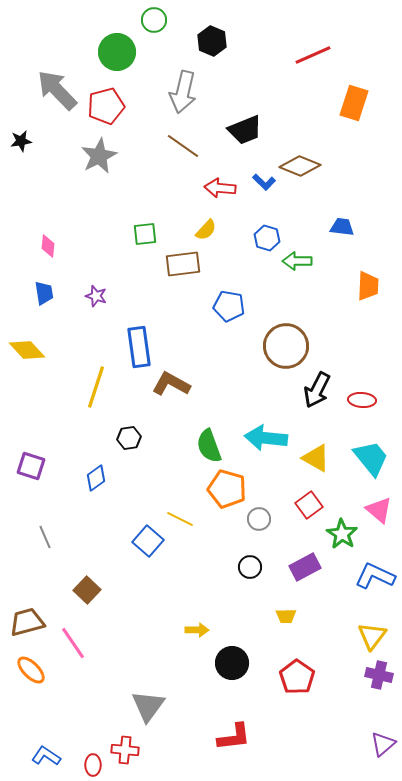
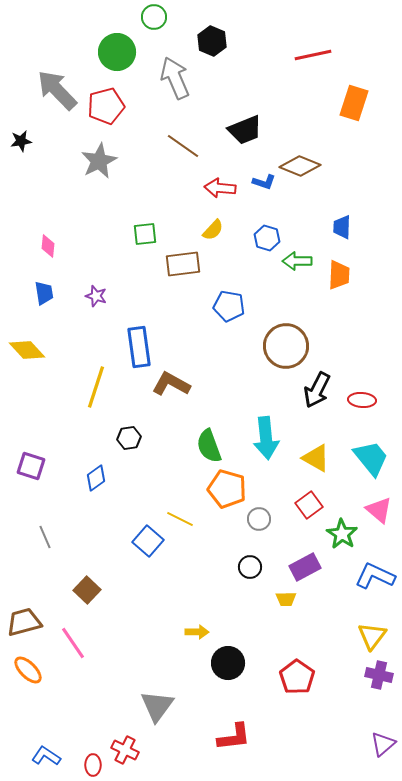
green circle at (154, 20): moved 3 px up
red line at (313, 55): rotated 12 degrees clockwise
gray arrow at (183, 92): moved 8 px left, 14 px up; rotated 144 degrees clockwise
gray star at (99, 156): moved 5 px down
blue L-shape at (264, 182): rotated 25 degrees counterclockwise
blue trapezoid at (342, 227): rotated 95 degrees counterclockwise
yellow semicircle at (206, 230): moved 7 px right
orange trapezoid at (368, 286): moved 29 px left, 11 px up
cyan arrow at (266, 438): rotated 102 degrees counterclockwise
yellow trapezoid at (286, 616): moved 17 px up
brown trapezoid at (27, 622): moved 3 px left
yellow arrow at (197, 630): moved 2 px down
black circle at (232, 663): moved 4 px left
orange ellipse at (31, 670): moved 3 px left
gray triangle at (148, 706): moved 9 px right
red cross at (125, 750): rotated 20 degrees clockwise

Task brief
Exactly one number is the answer: how many lines of the entries contain the string "arrow".

Answer for this exercise
3